*EXERCISE GOAL*: Could you repeat every record below exactly, leaving out the pictures?

*** Begin section ***

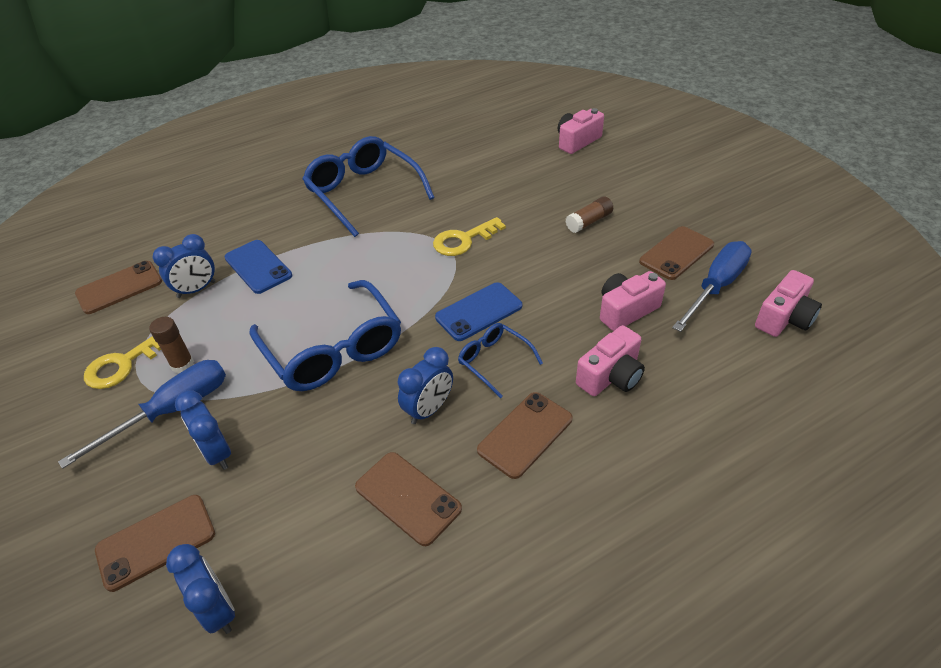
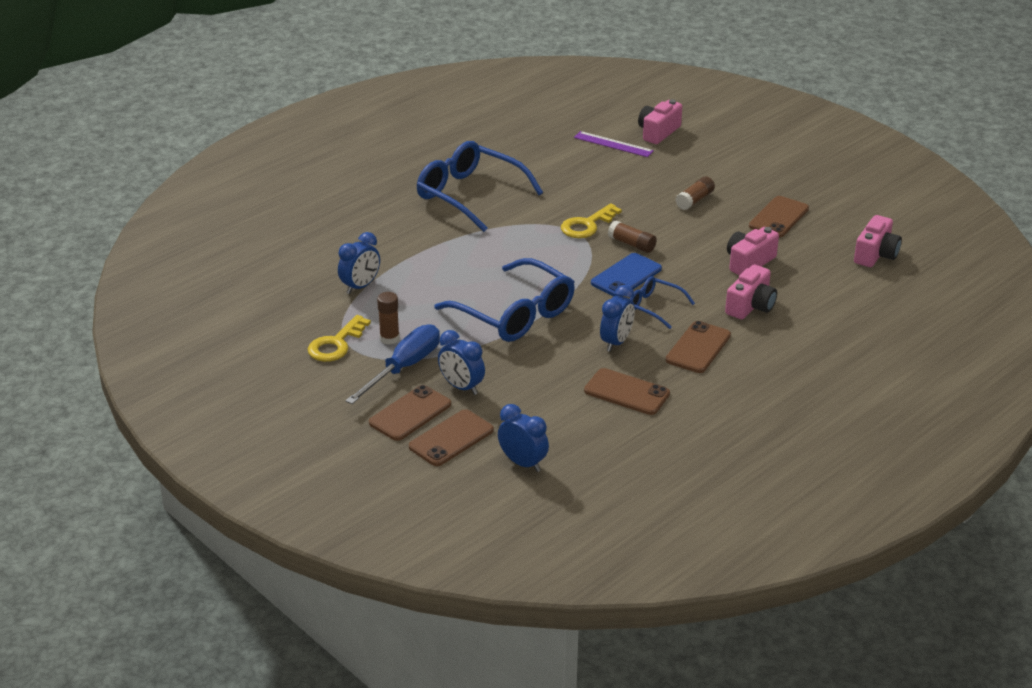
camera: 15 degrees left, 10 degrees down
brown phone [75,261,162,314] -> brown phone moved to [369,385,451,441]
blue phone [224,240,292,294] -> none
blue screwdriver [672,241,752,332] -> none
none -> purple ruler [574,131,654,157]
none -> brown glue stick [608,221,657,253]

*** End section ***

*FINISHED TASK*:
camera: 15 degrees left, 10 degrees down
brown phone [75,261,162,314] -> brown phone moved to [369,385,451,441]
blue phone [224,240,292,294] -> none
blue screwdriver [672,241,752,332] -> none
none -> purple ruler [574,131,654,157]
none -> brown glue stick [608,221,657,253]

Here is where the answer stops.